Short problem
Pick out each line below that contains the string "instrumentName", and copy those lines.

Material for this task

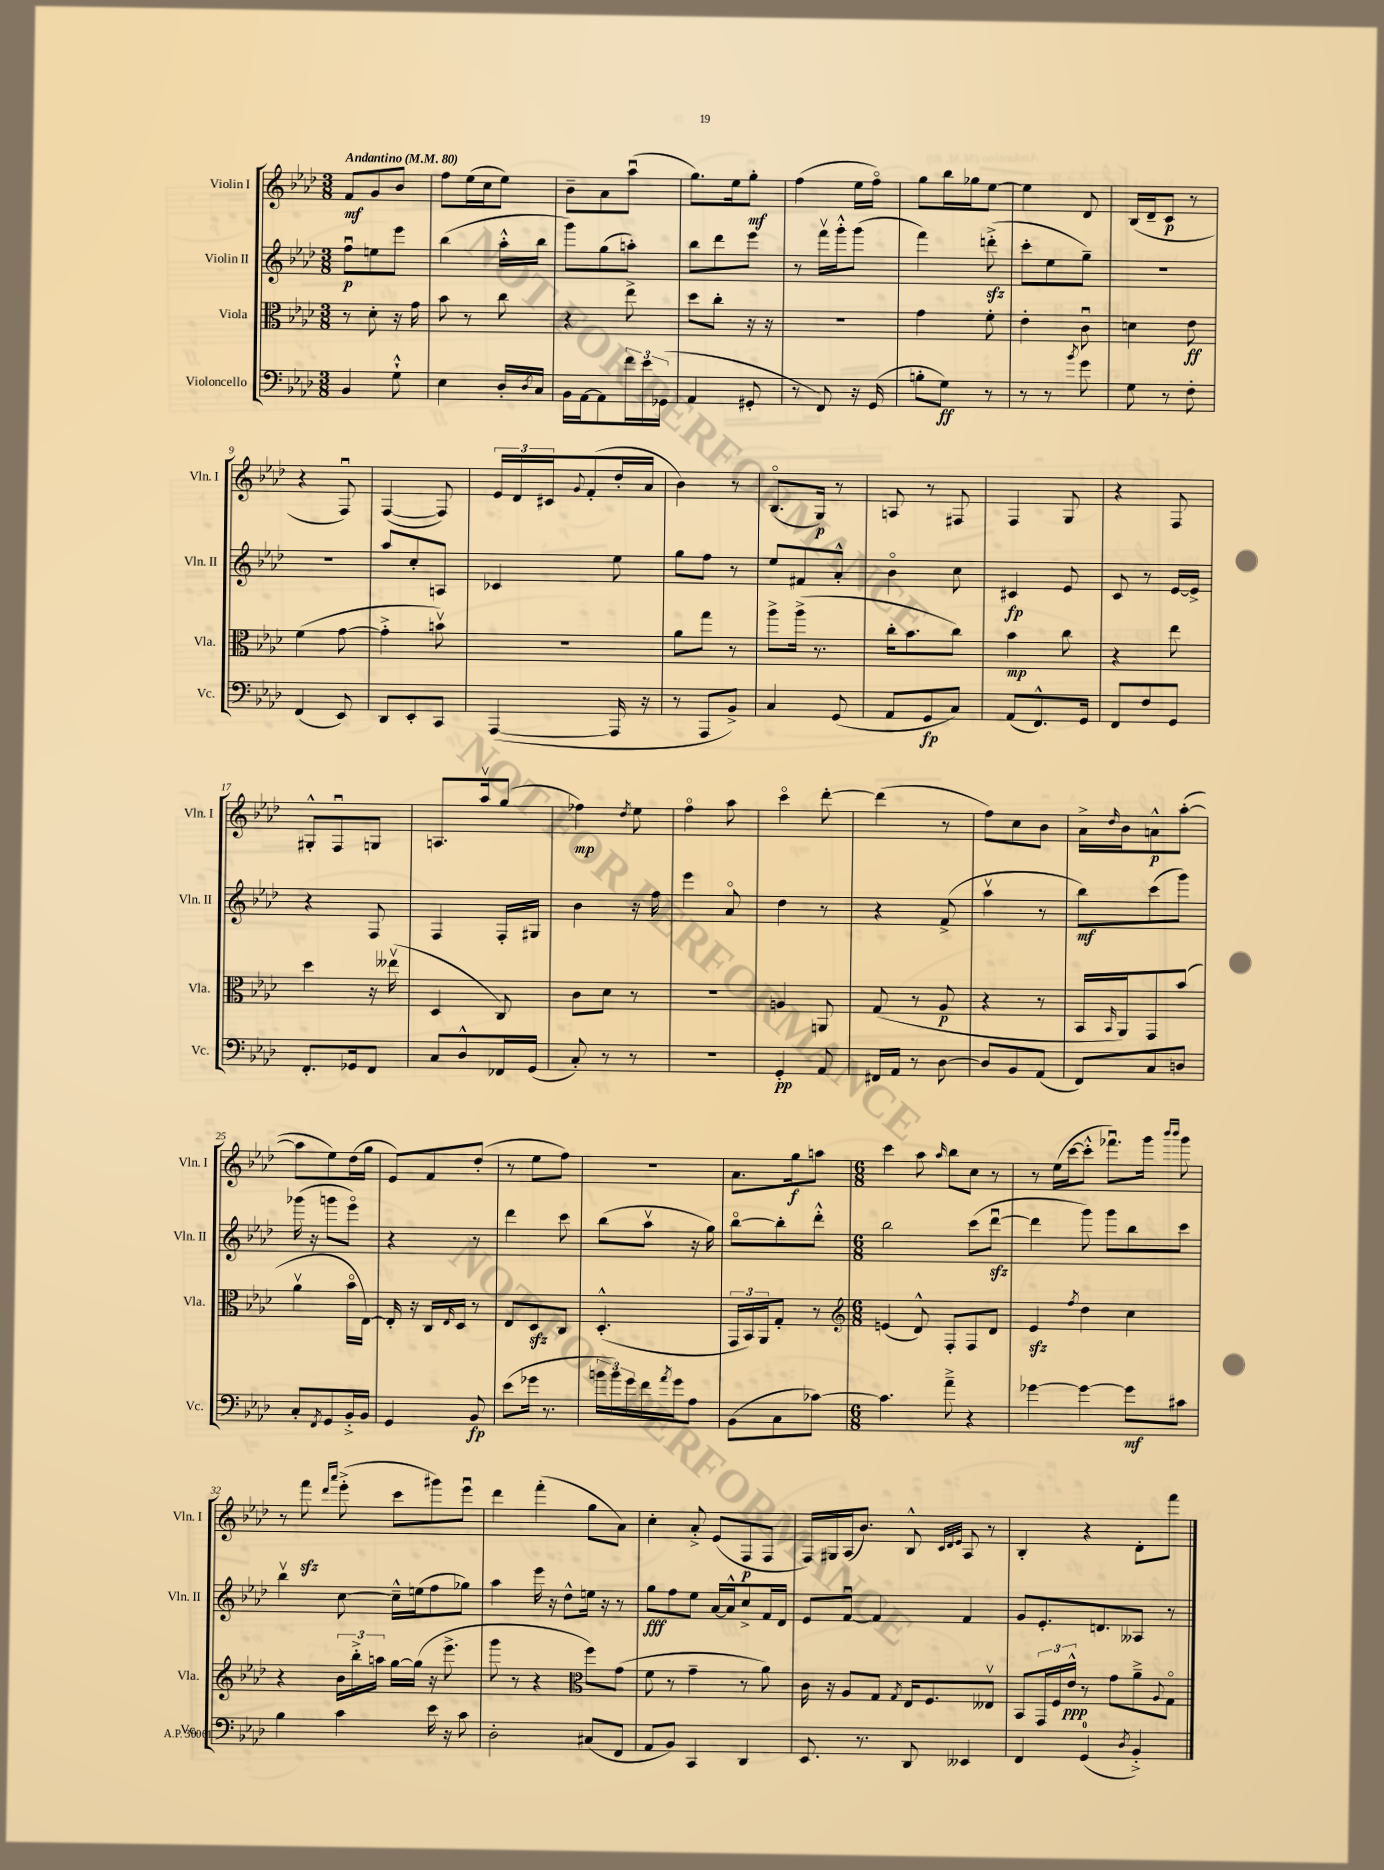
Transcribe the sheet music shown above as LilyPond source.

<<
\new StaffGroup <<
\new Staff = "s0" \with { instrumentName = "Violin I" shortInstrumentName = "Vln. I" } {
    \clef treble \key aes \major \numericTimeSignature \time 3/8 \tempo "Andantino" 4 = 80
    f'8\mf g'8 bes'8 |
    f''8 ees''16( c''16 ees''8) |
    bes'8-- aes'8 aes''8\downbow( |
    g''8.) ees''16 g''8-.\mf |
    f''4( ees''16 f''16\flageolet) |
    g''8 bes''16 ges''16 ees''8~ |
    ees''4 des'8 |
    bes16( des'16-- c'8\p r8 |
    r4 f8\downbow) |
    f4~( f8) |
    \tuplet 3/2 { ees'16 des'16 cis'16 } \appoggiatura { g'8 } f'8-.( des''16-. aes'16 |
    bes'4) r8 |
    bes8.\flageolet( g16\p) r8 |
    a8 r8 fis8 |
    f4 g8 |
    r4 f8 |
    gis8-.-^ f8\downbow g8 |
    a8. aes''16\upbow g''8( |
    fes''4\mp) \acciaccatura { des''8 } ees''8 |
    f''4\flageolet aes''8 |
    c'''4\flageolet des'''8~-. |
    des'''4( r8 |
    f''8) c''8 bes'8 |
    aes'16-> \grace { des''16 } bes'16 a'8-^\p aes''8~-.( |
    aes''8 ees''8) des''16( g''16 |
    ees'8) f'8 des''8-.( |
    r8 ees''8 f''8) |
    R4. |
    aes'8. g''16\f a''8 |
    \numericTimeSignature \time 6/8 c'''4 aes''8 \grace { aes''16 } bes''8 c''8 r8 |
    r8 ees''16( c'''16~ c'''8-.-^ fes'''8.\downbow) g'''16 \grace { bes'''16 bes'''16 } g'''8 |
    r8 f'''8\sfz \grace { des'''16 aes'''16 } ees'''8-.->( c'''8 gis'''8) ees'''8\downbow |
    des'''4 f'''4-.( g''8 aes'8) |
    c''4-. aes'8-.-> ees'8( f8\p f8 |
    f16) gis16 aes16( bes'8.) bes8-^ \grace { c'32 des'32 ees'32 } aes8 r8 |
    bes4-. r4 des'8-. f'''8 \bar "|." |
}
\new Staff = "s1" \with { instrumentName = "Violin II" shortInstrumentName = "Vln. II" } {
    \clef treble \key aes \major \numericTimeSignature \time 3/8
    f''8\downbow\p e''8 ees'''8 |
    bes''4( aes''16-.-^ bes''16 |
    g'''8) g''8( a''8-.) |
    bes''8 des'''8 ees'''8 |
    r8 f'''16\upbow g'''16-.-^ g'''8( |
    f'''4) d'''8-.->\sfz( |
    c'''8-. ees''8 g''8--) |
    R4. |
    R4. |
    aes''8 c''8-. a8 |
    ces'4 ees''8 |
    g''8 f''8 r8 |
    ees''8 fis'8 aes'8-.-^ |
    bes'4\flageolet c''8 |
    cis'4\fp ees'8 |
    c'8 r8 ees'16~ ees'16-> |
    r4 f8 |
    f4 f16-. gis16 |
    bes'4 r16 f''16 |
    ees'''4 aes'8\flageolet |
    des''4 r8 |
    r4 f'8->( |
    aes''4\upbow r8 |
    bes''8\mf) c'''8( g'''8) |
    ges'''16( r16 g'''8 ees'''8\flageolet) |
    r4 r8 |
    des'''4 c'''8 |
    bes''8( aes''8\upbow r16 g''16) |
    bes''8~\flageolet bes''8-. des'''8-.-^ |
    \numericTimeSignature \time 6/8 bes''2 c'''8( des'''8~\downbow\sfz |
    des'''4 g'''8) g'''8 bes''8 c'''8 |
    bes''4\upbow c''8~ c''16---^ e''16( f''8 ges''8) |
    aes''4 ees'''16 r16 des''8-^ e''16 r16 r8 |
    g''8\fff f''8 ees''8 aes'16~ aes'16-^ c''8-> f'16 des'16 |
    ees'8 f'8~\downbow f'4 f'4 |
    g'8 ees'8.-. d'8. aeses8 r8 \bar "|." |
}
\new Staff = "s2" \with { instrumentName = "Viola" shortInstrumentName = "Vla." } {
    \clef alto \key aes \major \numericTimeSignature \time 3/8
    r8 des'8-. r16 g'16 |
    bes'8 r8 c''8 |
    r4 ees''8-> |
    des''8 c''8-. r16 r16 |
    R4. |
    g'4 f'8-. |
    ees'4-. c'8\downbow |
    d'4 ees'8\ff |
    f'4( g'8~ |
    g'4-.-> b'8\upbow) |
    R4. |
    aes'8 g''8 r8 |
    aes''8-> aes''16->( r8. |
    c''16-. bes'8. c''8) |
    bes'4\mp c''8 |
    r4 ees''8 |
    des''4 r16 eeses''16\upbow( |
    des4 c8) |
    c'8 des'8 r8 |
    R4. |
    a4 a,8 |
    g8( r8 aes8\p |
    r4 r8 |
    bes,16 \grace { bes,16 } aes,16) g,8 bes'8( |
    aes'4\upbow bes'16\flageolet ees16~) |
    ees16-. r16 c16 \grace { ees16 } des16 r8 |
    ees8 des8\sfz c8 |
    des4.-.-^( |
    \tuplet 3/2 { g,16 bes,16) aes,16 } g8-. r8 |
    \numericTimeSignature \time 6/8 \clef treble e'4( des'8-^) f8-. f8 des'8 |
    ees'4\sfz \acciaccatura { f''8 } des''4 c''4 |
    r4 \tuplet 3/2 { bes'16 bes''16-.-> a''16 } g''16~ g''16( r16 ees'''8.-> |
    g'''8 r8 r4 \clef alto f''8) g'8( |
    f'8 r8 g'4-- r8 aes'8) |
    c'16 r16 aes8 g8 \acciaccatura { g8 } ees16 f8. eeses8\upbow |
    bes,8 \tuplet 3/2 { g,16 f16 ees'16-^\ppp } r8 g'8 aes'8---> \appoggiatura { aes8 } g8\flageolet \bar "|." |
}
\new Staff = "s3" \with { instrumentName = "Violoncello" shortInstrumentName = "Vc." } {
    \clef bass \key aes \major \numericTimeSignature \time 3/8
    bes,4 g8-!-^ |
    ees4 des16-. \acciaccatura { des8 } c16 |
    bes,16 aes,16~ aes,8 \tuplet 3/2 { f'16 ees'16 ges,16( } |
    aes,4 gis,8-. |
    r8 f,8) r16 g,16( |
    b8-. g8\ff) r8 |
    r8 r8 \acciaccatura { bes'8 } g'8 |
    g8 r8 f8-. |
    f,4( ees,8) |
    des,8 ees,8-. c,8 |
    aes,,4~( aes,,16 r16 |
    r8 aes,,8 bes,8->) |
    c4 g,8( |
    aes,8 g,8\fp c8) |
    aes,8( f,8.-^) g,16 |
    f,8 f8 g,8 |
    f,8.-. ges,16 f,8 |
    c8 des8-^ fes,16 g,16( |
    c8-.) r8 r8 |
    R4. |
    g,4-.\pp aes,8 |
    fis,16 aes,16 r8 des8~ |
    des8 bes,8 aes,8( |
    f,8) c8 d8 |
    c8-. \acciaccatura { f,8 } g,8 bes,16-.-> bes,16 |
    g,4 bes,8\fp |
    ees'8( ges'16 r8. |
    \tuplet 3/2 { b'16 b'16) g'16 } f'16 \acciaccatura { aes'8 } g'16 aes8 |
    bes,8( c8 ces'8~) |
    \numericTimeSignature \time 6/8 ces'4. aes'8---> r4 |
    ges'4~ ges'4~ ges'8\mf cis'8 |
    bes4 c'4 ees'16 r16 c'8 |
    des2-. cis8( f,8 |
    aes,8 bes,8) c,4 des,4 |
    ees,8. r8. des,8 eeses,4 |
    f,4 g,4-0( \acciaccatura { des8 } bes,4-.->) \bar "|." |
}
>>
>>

--

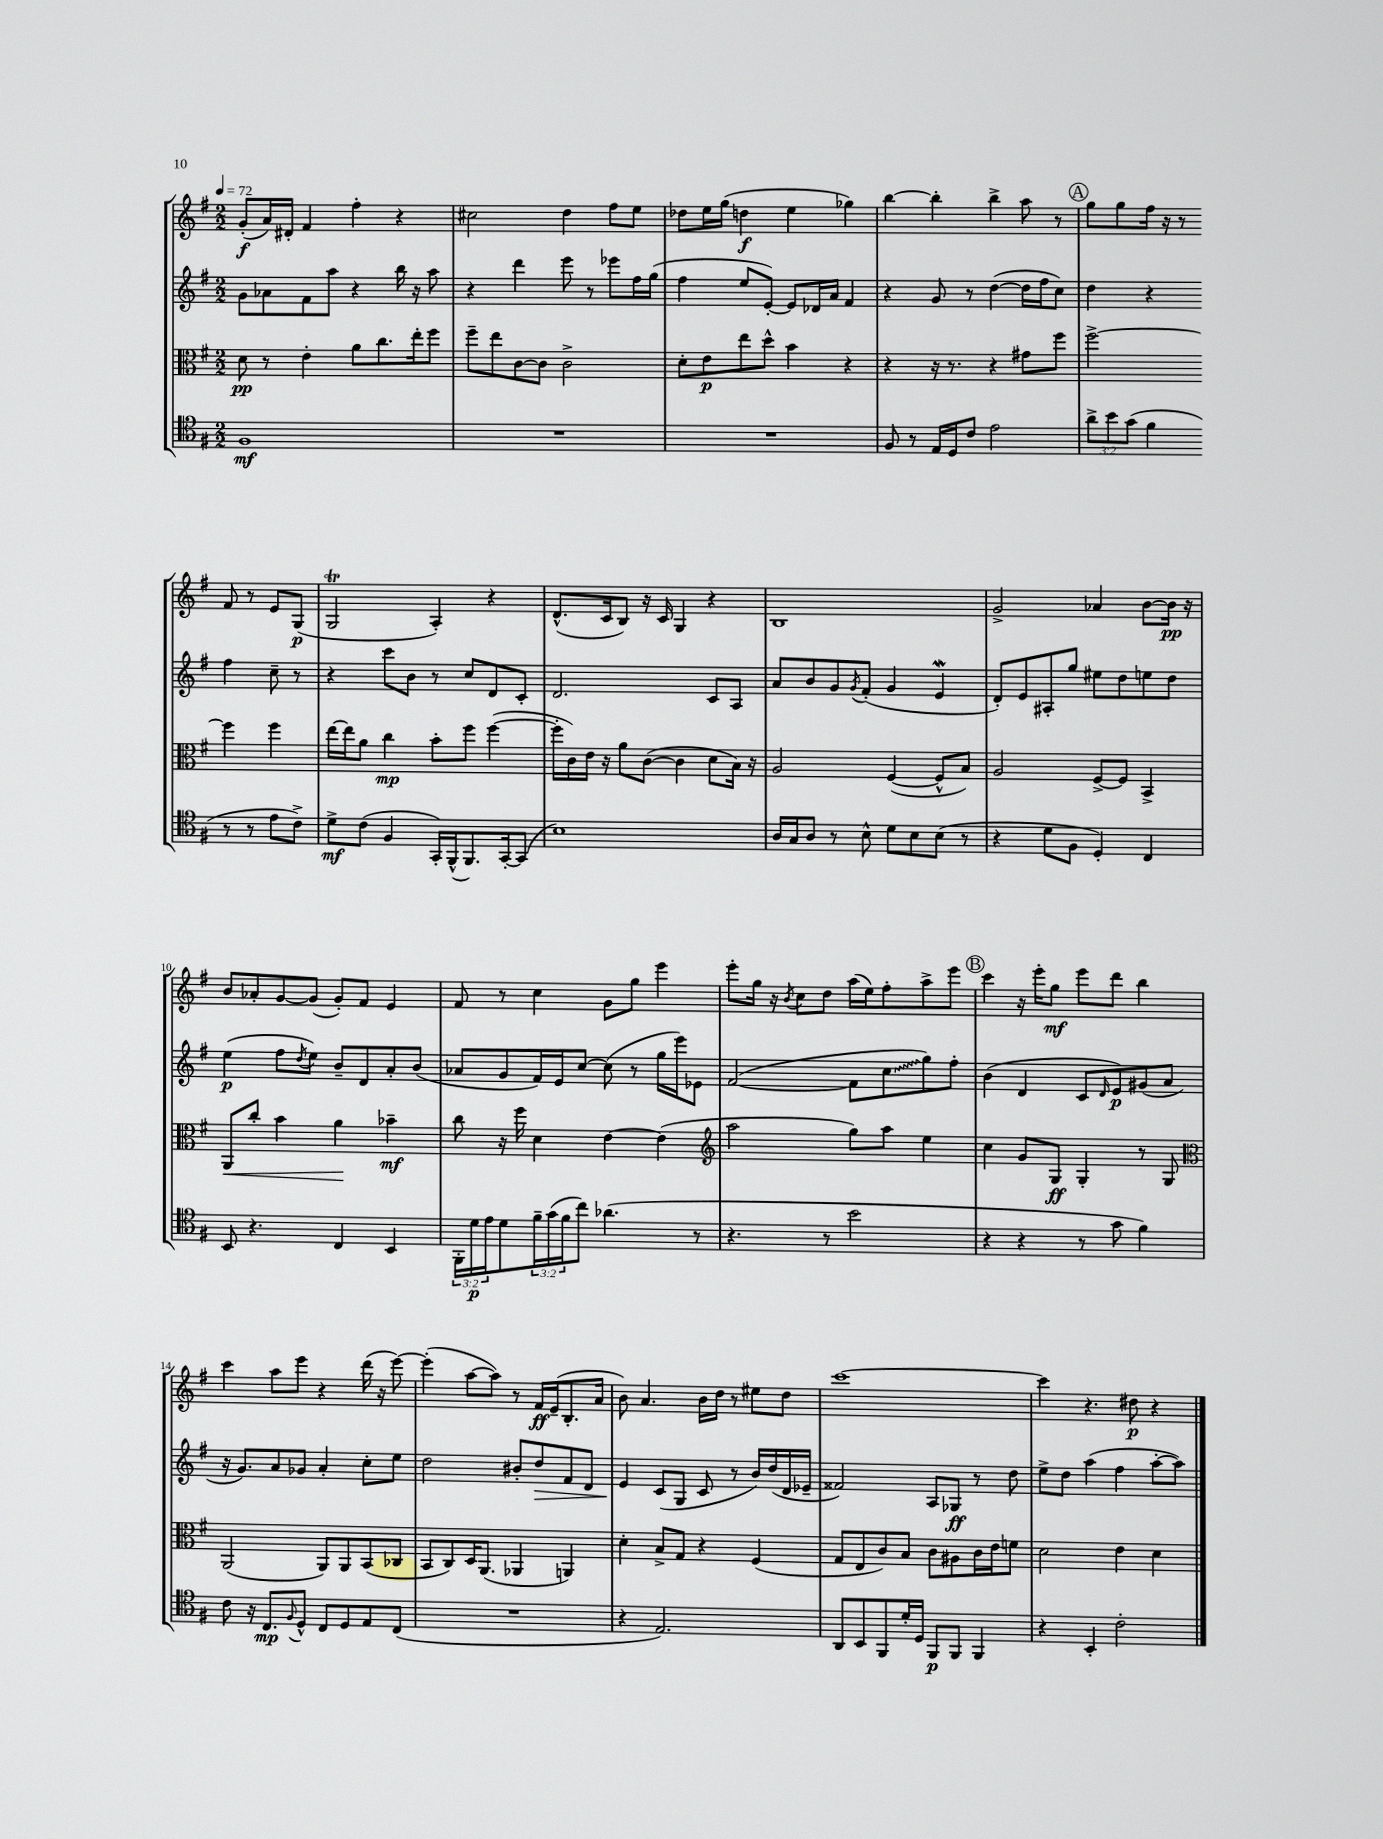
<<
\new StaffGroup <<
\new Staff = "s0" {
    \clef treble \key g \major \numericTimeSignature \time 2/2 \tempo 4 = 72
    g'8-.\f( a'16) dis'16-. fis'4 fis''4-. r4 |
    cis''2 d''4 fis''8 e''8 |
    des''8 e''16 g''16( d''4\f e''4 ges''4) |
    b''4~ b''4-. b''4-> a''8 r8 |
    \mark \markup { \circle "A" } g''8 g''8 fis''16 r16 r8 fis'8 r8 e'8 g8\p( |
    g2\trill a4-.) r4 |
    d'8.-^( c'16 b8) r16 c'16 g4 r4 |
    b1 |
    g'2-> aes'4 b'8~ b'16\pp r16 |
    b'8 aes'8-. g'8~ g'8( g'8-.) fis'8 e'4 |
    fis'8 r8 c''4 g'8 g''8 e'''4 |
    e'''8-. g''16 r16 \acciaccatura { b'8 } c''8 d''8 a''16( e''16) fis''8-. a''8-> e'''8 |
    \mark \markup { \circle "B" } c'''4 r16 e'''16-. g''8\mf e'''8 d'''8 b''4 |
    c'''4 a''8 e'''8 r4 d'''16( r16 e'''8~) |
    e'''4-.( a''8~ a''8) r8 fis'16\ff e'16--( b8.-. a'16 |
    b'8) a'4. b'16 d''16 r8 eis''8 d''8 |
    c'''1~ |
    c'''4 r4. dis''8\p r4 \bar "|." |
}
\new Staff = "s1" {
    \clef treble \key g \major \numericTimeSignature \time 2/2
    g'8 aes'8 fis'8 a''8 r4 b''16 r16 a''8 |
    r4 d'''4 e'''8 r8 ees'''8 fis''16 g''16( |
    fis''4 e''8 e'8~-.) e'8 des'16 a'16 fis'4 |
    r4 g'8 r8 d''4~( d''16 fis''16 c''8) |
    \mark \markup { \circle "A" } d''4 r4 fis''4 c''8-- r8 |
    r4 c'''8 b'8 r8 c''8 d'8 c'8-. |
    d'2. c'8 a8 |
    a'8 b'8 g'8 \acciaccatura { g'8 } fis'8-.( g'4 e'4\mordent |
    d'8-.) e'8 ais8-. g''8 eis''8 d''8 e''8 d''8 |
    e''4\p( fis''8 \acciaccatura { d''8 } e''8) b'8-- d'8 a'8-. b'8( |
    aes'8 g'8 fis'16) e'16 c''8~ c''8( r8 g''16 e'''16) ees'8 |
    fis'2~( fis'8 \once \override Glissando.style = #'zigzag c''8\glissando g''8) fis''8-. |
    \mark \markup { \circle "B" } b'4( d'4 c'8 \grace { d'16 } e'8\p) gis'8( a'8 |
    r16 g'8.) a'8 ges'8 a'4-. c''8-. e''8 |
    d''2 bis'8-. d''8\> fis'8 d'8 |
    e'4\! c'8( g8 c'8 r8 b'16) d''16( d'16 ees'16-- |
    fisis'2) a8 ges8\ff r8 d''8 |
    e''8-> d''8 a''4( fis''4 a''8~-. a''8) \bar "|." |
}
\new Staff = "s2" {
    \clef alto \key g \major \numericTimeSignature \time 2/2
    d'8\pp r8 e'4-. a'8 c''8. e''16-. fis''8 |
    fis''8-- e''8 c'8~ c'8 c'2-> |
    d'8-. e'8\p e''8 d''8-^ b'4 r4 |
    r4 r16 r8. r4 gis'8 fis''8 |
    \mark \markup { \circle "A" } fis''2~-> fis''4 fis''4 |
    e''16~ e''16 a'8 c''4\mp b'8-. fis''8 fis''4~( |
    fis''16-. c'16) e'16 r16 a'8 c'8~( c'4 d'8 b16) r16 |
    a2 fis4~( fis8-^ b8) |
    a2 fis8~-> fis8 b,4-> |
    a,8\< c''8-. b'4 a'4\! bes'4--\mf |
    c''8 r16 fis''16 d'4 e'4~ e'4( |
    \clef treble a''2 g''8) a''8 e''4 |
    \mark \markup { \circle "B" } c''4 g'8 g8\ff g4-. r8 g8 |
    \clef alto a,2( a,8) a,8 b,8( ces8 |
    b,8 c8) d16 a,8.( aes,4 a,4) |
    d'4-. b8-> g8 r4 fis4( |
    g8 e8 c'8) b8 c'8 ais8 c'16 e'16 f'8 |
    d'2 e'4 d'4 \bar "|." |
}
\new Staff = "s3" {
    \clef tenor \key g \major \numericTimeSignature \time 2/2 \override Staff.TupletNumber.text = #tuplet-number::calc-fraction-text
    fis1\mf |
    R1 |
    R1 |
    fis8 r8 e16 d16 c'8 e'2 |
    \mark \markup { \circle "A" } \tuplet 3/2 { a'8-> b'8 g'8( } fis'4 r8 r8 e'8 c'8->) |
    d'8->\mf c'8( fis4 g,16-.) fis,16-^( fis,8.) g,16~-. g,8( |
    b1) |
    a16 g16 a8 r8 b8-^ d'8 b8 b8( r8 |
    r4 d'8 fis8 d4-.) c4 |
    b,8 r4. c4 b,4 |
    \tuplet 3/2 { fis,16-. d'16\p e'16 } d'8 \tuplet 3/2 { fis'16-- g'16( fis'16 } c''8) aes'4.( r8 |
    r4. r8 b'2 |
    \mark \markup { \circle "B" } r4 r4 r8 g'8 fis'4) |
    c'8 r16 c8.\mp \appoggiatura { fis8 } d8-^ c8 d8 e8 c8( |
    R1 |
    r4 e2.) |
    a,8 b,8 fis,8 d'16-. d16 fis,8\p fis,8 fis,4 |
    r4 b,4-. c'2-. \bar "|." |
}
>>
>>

Answer for the task
\new Staff = "s0" \with { instrumentName = "Violin I" shortInstrumentName = "Vln. I" } {
\new Staff = "s1" \with { instrumentName = "Violin II" shortInstrumentName = "Vln. II" } {
\new Staff = "s2" \with { instrumentName = "Viola" shortInstrumentName = "Vla." } {
\new Staff = "s3" \with { instrumentName = "Violoncello" shortInstrumentName = "Vc." } {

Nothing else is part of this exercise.